__Problem description__
Go through the entries and say how many lines contain the string "pear". The number is the whole answer.

__Source data__
────────────────────
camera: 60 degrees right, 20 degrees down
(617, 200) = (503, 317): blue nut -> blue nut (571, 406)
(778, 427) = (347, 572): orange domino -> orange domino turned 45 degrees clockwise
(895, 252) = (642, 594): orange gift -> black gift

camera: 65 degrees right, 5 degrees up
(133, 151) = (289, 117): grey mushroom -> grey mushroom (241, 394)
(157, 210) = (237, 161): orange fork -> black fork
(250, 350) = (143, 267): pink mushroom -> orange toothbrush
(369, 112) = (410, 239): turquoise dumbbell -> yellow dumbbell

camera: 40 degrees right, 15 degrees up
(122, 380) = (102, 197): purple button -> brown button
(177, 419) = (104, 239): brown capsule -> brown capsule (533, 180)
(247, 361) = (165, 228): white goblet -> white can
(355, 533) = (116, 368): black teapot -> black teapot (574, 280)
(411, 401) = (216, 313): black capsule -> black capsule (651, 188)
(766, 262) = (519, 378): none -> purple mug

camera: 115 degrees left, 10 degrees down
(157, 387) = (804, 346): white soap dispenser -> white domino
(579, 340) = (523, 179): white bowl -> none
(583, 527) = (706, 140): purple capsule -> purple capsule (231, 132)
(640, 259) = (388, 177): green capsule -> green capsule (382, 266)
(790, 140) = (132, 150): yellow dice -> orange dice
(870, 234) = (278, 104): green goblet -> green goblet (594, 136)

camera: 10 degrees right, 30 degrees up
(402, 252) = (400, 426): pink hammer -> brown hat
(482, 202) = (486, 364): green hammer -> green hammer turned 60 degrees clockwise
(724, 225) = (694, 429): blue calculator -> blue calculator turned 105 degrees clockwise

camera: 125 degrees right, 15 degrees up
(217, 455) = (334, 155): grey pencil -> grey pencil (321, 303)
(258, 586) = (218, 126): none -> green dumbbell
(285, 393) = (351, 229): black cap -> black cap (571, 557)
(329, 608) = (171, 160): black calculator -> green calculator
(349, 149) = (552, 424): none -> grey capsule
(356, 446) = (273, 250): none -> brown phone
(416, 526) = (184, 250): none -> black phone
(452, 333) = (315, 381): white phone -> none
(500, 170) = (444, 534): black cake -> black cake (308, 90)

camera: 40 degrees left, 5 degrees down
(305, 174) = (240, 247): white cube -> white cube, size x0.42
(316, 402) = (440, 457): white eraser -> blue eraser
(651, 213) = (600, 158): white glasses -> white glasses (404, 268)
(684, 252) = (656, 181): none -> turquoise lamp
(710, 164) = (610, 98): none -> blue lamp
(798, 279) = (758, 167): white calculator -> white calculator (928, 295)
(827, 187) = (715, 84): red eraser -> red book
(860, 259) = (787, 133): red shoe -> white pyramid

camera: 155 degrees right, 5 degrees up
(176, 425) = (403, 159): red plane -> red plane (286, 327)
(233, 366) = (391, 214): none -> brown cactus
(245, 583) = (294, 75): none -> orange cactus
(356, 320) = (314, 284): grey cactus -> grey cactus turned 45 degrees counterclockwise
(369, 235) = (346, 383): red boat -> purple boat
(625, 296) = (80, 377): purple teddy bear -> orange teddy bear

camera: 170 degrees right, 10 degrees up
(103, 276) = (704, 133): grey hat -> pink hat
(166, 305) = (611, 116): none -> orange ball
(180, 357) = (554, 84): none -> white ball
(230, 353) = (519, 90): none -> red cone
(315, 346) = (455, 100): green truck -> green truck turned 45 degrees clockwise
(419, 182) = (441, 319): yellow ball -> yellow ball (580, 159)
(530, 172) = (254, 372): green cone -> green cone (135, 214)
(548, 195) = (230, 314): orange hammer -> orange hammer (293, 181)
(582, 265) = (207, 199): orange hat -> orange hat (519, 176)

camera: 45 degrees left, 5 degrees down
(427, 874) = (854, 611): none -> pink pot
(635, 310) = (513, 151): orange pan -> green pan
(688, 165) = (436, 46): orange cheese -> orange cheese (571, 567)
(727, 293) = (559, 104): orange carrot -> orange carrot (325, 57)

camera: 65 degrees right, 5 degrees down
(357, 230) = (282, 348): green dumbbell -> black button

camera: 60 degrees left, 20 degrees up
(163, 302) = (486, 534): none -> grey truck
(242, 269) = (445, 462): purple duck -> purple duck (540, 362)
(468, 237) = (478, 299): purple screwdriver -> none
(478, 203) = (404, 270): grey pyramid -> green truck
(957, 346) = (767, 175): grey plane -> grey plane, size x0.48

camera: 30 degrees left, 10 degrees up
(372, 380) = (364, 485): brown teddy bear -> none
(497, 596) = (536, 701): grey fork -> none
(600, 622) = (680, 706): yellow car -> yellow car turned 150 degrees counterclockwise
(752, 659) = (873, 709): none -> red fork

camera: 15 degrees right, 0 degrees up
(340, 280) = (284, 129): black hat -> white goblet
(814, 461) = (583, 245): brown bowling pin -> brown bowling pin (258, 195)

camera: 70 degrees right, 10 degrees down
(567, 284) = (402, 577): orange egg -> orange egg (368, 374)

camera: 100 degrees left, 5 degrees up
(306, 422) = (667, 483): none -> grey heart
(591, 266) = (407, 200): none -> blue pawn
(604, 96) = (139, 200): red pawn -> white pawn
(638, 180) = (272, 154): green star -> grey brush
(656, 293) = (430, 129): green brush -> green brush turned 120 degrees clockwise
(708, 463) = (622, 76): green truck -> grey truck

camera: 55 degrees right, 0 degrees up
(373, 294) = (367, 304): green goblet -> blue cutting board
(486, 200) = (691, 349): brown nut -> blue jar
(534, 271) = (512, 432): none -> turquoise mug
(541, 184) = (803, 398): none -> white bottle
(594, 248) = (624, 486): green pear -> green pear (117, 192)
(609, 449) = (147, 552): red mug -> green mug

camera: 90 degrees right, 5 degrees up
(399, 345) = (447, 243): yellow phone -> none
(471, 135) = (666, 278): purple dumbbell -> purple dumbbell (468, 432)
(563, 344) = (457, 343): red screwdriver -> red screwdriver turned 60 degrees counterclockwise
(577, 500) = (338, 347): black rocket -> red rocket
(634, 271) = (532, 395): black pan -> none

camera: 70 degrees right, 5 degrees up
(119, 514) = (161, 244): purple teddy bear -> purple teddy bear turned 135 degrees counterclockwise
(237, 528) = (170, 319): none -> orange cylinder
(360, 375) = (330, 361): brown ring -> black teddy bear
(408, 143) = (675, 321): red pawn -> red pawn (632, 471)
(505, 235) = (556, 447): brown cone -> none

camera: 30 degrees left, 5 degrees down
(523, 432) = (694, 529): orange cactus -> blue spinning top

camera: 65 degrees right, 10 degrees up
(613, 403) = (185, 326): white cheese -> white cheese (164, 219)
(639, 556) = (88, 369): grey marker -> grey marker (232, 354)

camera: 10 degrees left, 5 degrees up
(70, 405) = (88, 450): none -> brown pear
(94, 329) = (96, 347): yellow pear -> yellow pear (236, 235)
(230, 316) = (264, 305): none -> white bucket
────────────────────
__Result for this exercise__
3